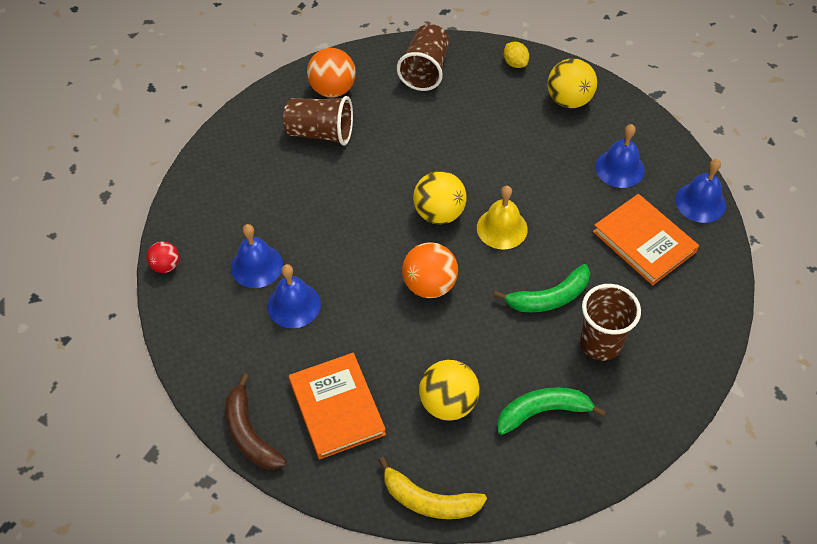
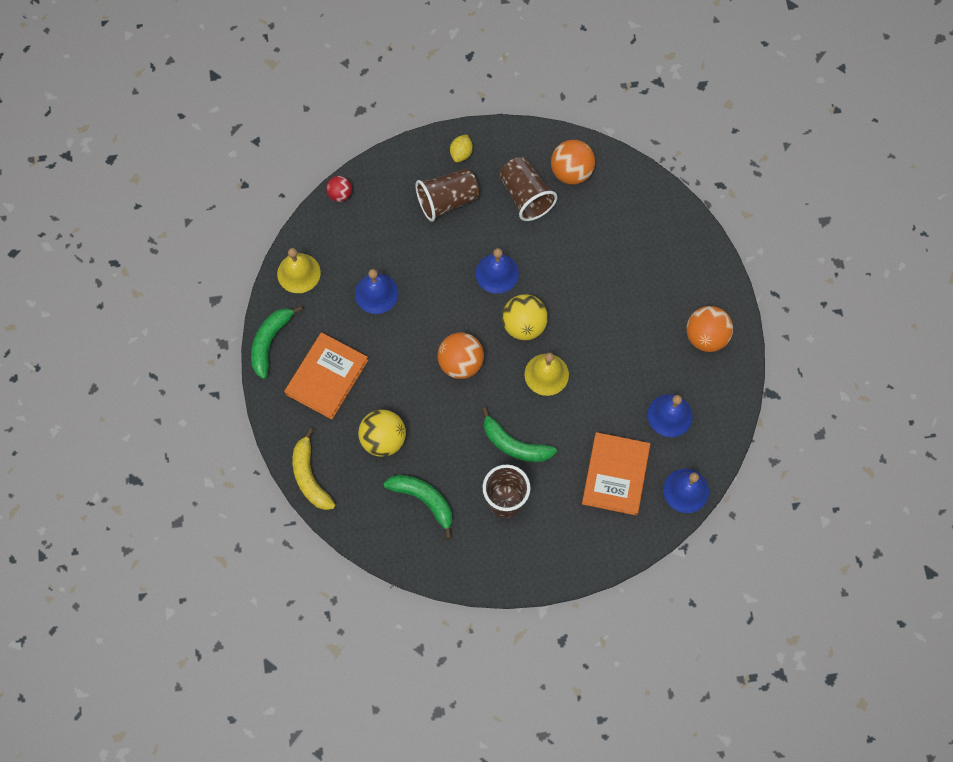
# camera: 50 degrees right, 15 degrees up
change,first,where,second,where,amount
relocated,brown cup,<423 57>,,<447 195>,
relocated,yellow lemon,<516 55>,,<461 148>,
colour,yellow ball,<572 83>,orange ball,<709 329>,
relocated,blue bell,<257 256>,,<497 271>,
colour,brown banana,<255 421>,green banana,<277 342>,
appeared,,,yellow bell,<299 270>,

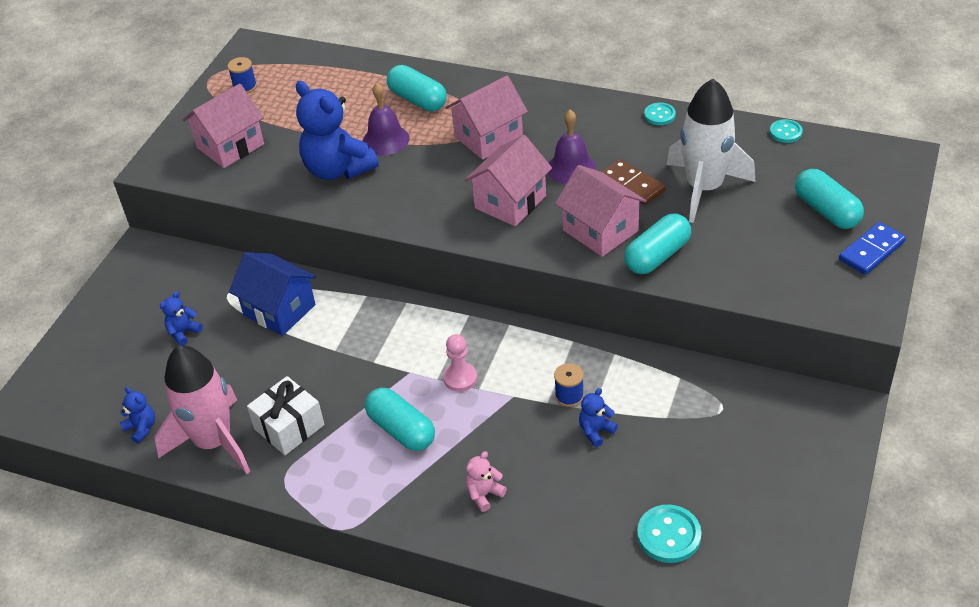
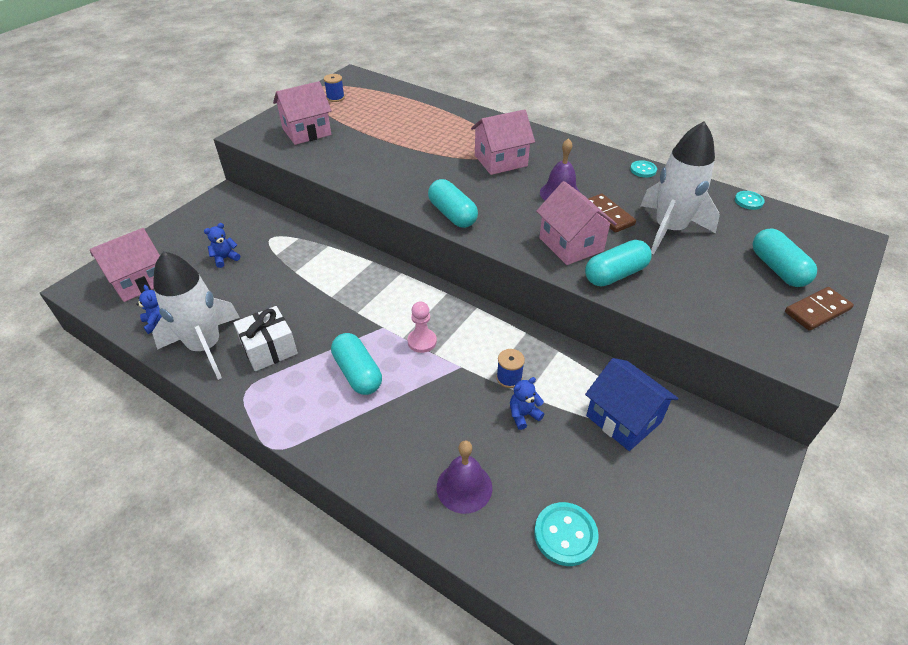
# camera: 10 degrees right, 0 degrees up
change,first,where,second,where,amount
relocated,turquoise capsule,<417 88>,,<453 203>,
missing,blue teddy bear,<337 130>,,,
relocated,purple bell,<386 119>,,<464 477>,
relocated,pink house,<508 180>,,<125 265>,
colour,blue domino,<872 248>,brown domino,<819 309>,
relocated,blue house,<272 294>,,<632 404>,
colour,pink rocket,<202 409>,white rocket,<196 315>,
missing,pink teddy bear,<486 481>,,,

### [Requirement]
Your reply should hold only the lines from the one that contains "relocated,yellow lemon,<516 55>,,<461" through the last line of the records above, exact and complete, and no pictures.

### [Written reply]
relocated,yellow lemon,<516 55>,,<461 148>,
colour,yellow ball,<572 83>,orange ball,<709 329>,
relocated,blue bell,<257 256>,,<497 271>,
colour,brown banana,<255 421>,green banana,<277 342>,
appeared,,,yellow bell,<299 270>,

# camera: 10 degrees right, 0 degrees up
change,first,where,second,where,amount
relocated,turquoise capsule,<417 88>,,<453 203>,
missing,blue teddy bear,<337 130>,,,
relocated,purple bell,<386 119>,,<464 477>,
relocated,pink house,<508 180>,,<125 265>,
colour,blue domino,<872 248>,brown domino,<819 309>,
relocated,blue house,<272 294>,,<632 404>,
colour,pink rocket,<202 409>,white rocket,<196 315>,
missing,pink teddy bear,<486 481>,,,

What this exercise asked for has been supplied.